Listed entries START

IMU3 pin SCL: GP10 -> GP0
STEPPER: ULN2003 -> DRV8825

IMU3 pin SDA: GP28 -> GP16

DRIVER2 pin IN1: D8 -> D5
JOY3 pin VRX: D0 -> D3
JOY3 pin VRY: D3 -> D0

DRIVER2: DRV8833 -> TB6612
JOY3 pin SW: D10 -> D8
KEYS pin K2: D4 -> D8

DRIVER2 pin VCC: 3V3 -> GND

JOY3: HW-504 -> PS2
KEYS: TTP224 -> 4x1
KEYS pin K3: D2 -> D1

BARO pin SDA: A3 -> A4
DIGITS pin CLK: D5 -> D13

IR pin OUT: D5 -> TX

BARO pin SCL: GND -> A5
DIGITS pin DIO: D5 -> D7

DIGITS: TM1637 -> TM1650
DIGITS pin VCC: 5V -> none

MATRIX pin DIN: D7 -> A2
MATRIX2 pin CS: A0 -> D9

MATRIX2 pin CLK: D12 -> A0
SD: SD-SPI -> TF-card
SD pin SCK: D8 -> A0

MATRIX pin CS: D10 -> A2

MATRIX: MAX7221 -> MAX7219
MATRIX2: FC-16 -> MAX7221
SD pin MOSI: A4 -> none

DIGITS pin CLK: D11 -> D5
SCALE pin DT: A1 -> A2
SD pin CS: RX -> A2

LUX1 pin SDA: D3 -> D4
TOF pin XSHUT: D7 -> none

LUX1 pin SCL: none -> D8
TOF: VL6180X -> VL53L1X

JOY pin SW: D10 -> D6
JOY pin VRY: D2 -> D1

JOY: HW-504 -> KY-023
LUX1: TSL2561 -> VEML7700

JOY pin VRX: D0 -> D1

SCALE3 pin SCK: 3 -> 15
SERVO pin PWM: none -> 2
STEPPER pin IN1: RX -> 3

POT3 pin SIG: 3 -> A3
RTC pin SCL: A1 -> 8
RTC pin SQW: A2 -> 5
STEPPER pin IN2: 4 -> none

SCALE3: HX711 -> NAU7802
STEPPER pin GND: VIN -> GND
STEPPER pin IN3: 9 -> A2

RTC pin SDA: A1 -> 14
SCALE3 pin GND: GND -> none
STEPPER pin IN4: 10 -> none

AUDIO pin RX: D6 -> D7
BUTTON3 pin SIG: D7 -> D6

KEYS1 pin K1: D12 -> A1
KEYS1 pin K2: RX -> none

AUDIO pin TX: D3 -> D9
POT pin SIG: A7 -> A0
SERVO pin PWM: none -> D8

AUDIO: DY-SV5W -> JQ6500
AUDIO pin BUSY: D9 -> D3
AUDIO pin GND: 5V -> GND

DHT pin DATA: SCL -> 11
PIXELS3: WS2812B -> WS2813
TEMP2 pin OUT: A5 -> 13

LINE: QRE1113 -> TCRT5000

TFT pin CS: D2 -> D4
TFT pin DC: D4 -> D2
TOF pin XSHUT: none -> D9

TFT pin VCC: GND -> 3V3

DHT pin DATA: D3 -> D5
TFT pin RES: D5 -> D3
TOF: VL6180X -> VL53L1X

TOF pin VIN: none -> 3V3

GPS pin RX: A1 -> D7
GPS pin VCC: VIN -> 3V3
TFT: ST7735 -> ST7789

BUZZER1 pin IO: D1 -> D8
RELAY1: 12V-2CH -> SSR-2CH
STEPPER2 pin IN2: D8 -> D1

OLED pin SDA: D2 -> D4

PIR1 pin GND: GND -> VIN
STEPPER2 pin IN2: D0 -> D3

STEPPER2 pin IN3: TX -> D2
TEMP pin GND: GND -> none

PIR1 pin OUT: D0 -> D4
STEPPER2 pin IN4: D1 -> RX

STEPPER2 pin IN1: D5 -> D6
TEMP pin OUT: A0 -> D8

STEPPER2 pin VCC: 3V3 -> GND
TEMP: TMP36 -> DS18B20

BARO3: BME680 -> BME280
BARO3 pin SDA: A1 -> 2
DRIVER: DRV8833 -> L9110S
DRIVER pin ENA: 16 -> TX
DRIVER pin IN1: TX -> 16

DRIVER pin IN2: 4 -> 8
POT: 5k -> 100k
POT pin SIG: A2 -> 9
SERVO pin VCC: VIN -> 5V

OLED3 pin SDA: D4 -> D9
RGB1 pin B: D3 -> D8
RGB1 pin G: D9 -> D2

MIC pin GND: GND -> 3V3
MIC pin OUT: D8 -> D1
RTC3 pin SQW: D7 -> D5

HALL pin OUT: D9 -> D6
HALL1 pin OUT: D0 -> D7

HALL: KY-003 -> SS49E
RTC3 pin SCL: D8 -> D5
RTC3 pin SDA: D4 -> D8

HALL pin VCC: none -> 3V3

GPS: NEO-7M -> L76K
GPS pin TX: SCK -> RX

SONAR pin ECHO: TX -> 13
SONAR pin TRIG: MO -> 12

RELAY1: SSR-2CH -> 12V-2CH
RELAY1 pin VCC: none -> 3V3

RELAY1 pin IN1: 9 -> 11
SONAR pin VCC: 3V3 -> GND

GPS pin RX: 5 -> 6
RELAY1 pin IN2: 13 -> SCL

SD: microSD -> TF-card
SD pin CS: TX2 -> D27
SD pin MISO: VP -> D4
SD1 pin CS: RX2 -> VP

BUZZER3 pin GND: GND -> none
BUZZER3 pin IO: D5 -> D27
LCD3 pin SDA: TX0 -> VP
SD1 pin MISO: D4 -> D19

Listed entries END

**Activity**
Quote every line from the beginning of the entries up to and including the line that contains "PIXELS3: WS2812B -> WS2813".

**Task response**
IMU3 pin SCL: GP10 -> GP0
STEPPER: ULN2003 -> DRV8825

IMU3 pin SDA: GP28 -> GP16

DRIVER2 pin IN1: D8 -> D5
JOY3 pin VRX: D0 -> D3
JOY3 pin VRY: D3 -> D0

DRIVER2: DRV8833 -> TB6612
JOY3 pin SW: D10 -> D8
KEYS pin K2: D4 -> D8

DRIVER2 pin VCC: 3V3 -> GND

JOY3: HW-504 -> PS2
KEYS: TTP224 -> 4x1
KEYS pin K3: D2 -> D1

BARO pin SDA: A3 -> A4
DIGITS pin CLK: D5 -> D13

IR pin OUT: D5 -> TX

BARO pin SCL: GND -> A5
DIGITS pin DIO: D5 -> D7

DIGITS: TM1637 -> TM1650
DIGITS pin VCC: 5V -> none

MATRIX pin DIN: D7 -> A2
MATRIX2 pin CS: A0 -> D9

MATRIX2 pin CLK: D12 -> A0
SD: SD-SPI -> TF-card
SD pin SCK: D8 -> A0

MATRIX pin CS: D10 -> A2

MATRIX: MAX7221 -> MAX7219
MATRIX2: FC-16 -> MAX7221
SD pin MOSI: A4 -> none

DIGITS pin CLK: D11 -> D5
SCALE pin DT: A1 -> A2
SD pin CS: RX -> A2

LUX1 pin SDA: D3 -> D4
TOF pin XSHUT: D7 -> none

LUX1 pin SCL: none -> D8
TOF: VL6180X -> VL53L1X

JOY pin SW: D10 -> D6
JOY pin VRY: D2 -> D1

JOY: HW-504 -> KY-023
LUX1: TSL2561 -> VEML7700

JOY pin VRX: D0 -> D1

SCALE3 pin SCK: 3 -> 15
SERVO pin PWM: none -> 2
STEPPER pin IN1: RX -> 3

POT3 pin SIG: 3 -> A3
RTC pin SCL: A1 -> 8
RTC pin SQW: A2 -> 5
STEPPER pin IN2: 4 -> none

SCALE3: HX711 -> NAU7802
STEPPER pin GND: VIN -> GND
STEPPER pin IN3: 9 -> A2

RTC pin SDA: A1 -> 14
SCALE3 pin GND: GND -> none
STEPPER pin IN4: 10 -> none

AUDIO pin RX: D6 -> D7
BUTTON3 pin SIG: D7 -> D6

KEYS1 pin K1: D12 -> A1
KEYS1 pin K2: RX -> none

AUDIO pin TX: D3 -> D9
POT pin SIG: A7 -> A0
SERVO pin PWM: none -> D8

AUDIO: DY-SV5W -> JQ6500
AUDIO pin BUSY: D9 -> D3
AUDIO pin GND: 5V -> GND

DHT pin DATA: SCL -> 11
PIXELS3: WS2812B -> WS2813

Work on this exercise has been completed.